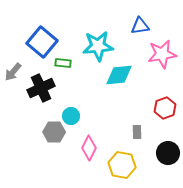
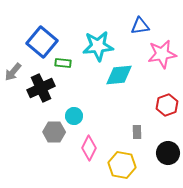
red hexagon: moved 2 px right, 3 px up
cyan circle: moved 3 px right
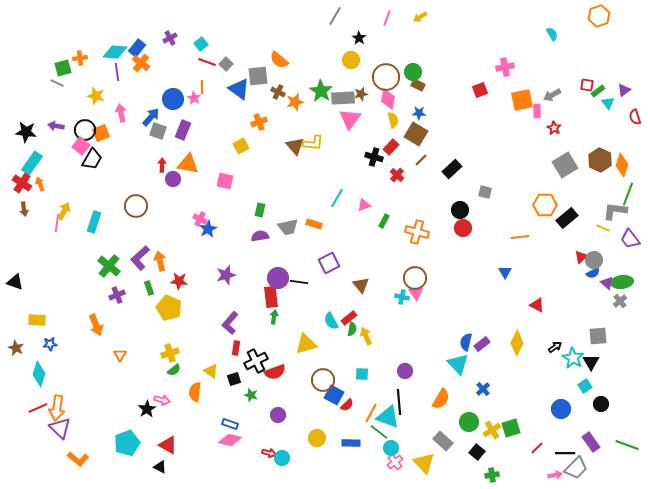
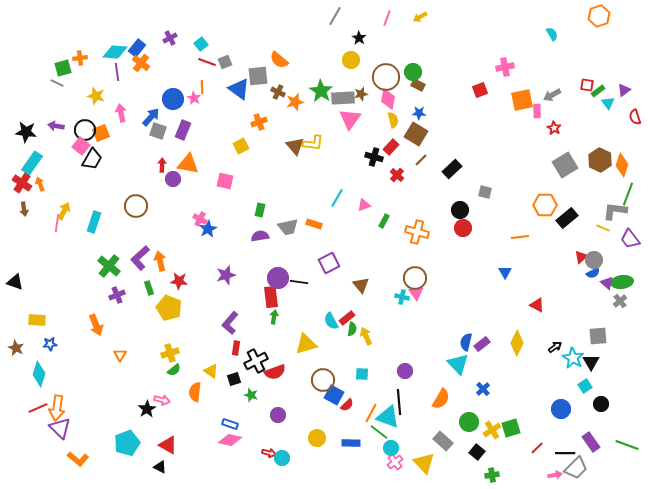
gray square at (226, 64): moved 1 px left, 2 px up; rotated 24 degrees clockwise
red rectangle at (349, 318): moved 2 px left
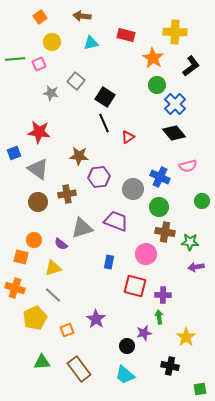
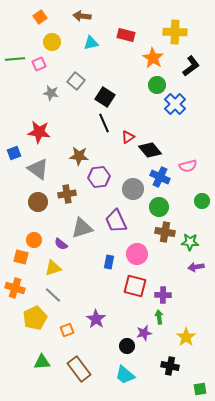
black diamond at (174, 133): moved 24 px left, 17 px down
purple trapezoid at (116, 221): rotated 135 degrees counterclockwise
pink circle at (146, 254): moved 9 px left
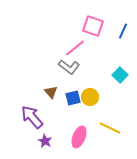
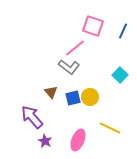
pink ellipse: moved 1 px left, 3 px down
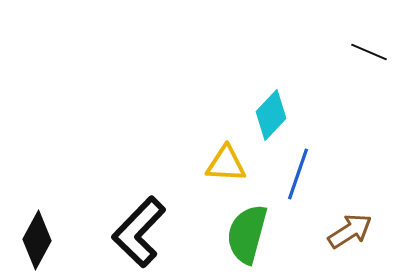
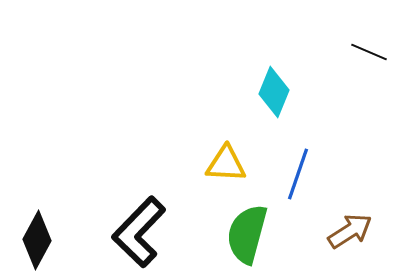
cyan diamond: moved 3 px right, 23 px up; rotated 21 degrees counterclockwise
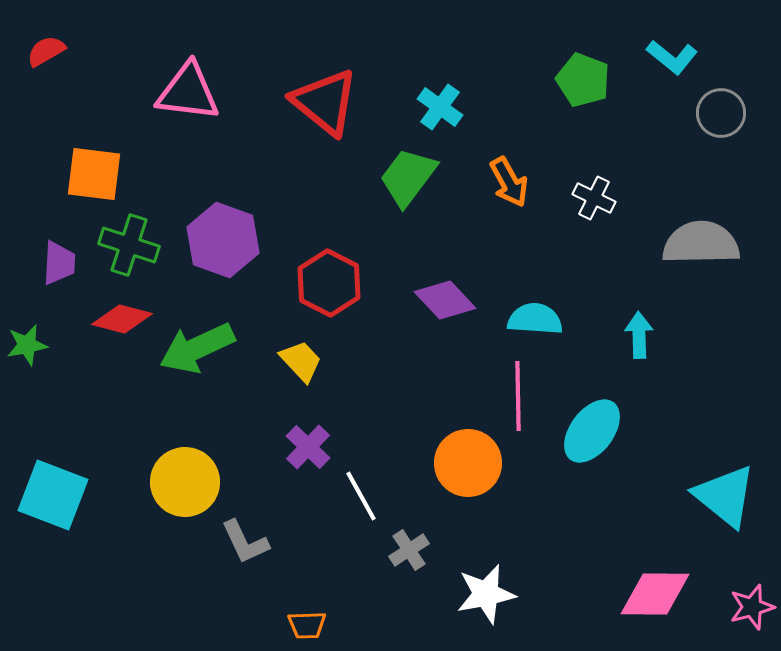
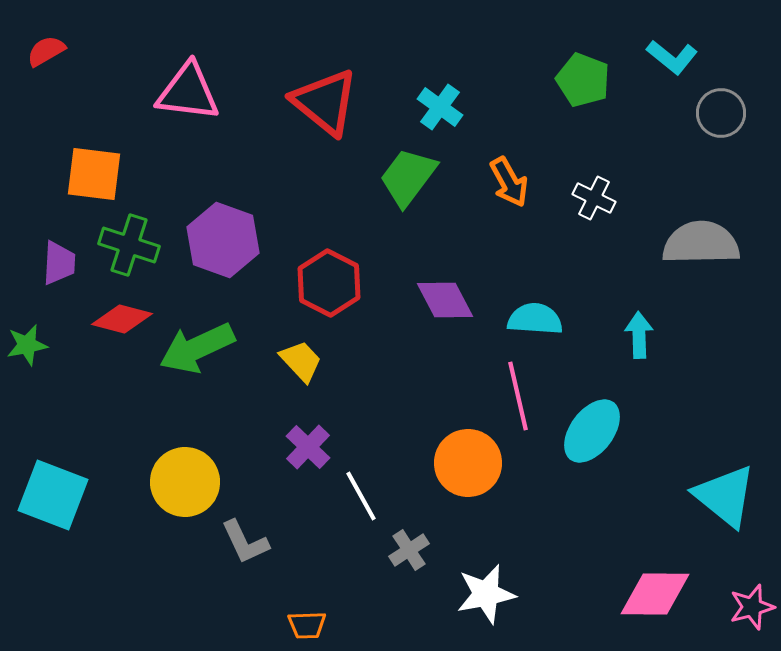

========================

> **EXERCISE OBJECTIVE**:
Give an exact copy of the line containing "pink circle at (146, 254): moved 9 px left" and every line after it through the end of the entries. Pictures are to be dropped.

> **SOLVED EXERCISE**:
pink circle at (146, 254): moved 9 px left
pink ellipse: moved 1 px left, 3 px down
cyan diamond: moved 3 px right, 23 px up; rotated 21 degrees counterclockwise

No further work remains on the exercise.